Repeat all of the records word for word, but skip any picture.

Scene comparison data:
━━━━━━━━━━

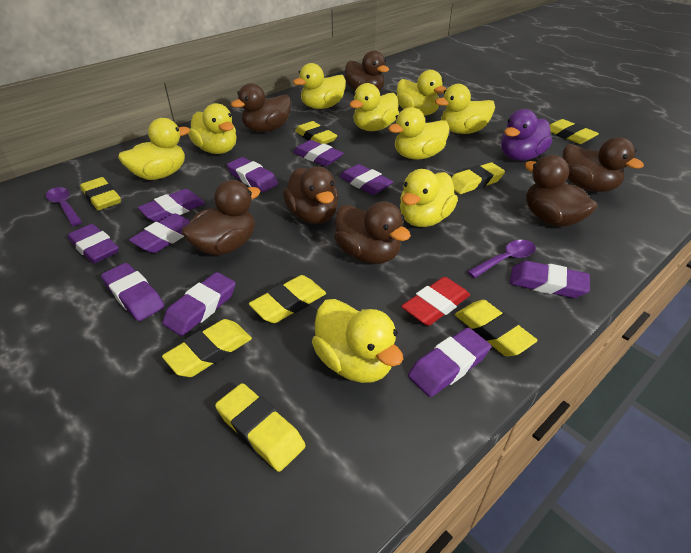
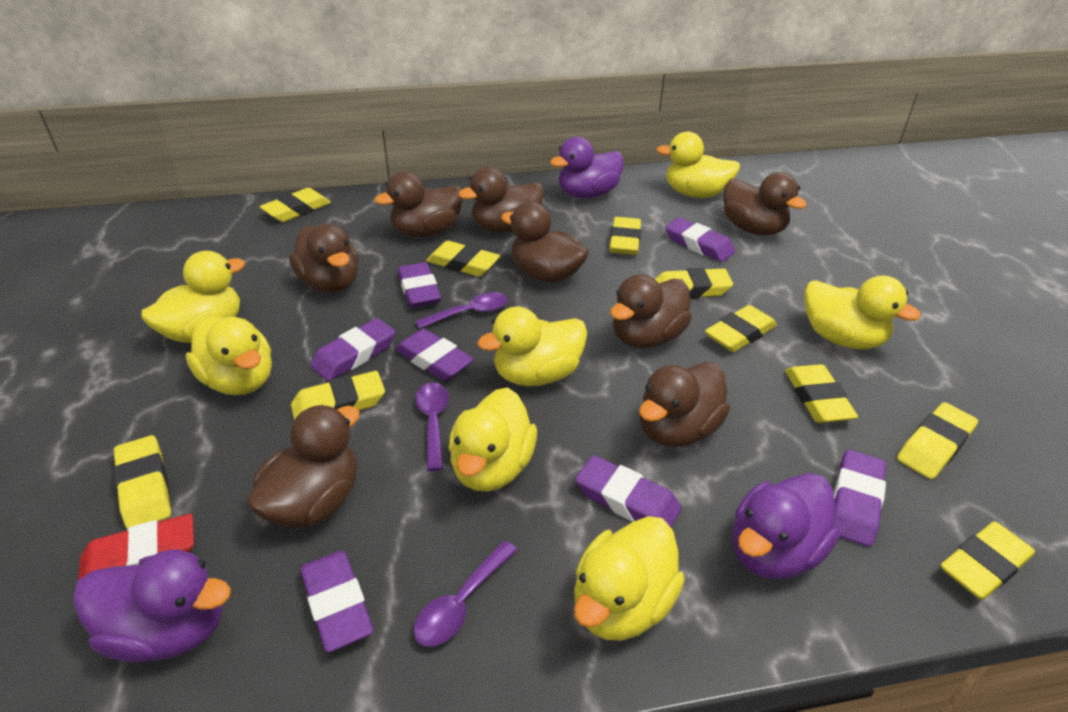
brown duck: 7 -> 8
purple duck: 1 -> 3
purple eraser: 10 -> 7
purple spoon: 2 -> 3
yellow duck: 9 -> 7
yellow eraser: 8 -> 10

━━━━━━━━━━

▶ **Answer area**:
brown duck: 7 -> 8
purple duck: 1 -> 3
purple eraser: 10 -> 7
purple spoon: 2 -> 3
yellow duck: 9 -> 7
yellow eraser: 8 -> 10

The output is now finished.